Find the string "yellow" in the material. Copy every line that has it.

+++

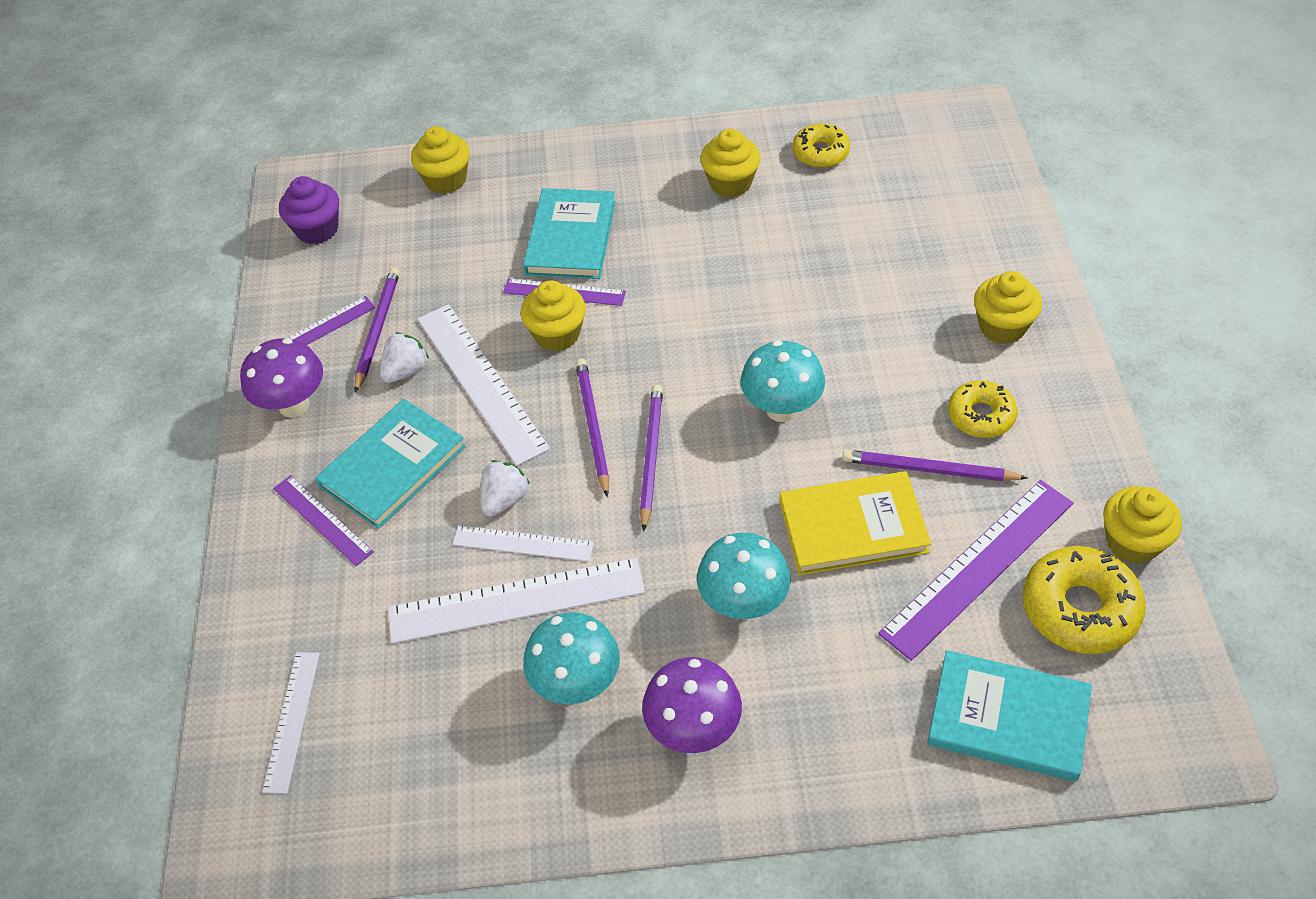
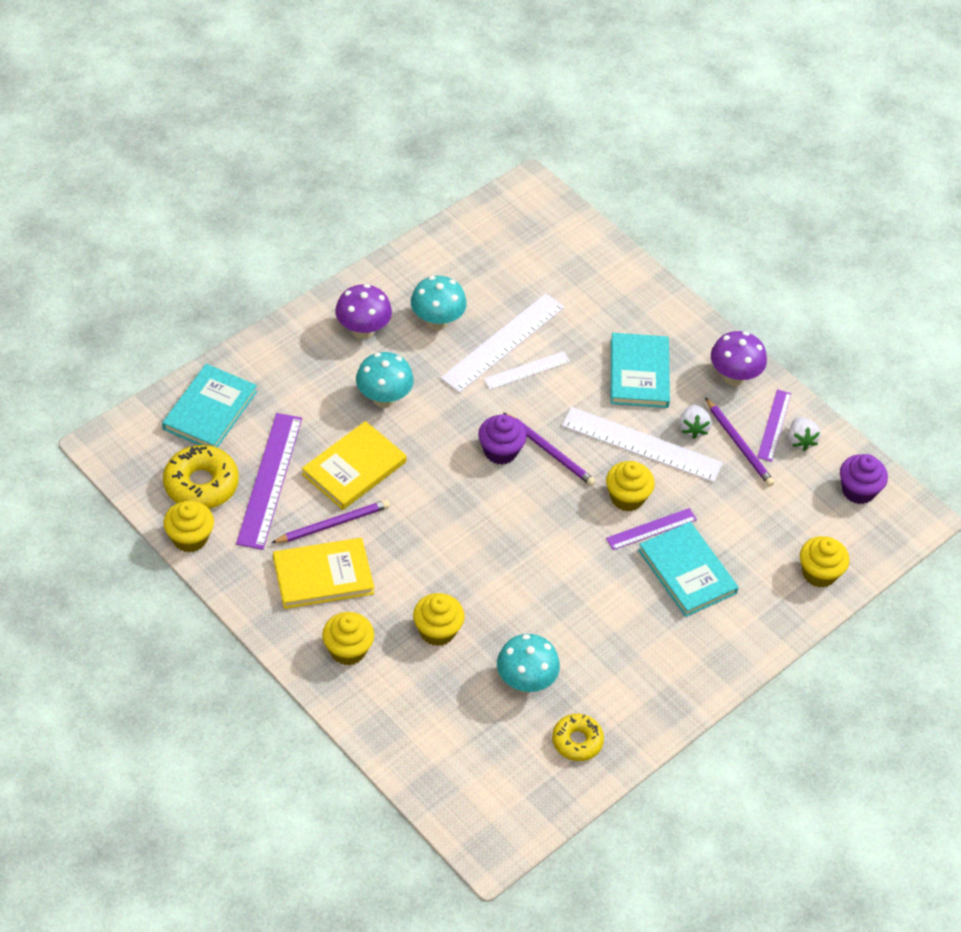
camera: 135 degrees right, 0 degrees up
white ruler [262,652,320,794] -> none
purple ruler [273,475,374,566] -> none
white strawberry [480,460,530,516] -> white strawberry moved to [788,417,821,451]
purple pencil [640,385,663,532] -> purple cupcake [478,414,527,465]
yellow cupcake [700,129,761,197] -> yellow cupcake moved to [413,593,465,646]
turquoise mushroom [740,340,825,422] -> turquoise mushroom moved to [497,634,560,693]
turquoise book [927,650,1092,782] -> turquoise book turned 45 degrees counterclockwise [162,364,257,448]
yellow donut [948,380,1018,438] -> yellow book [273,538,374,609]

+++

# Your solution
yellow cupcake [700,129,761,197] -> yellow cupcake moved to [413,593,465,646]
yellow donut [948,380,1018,438] -> yellow book [273,538,374,609]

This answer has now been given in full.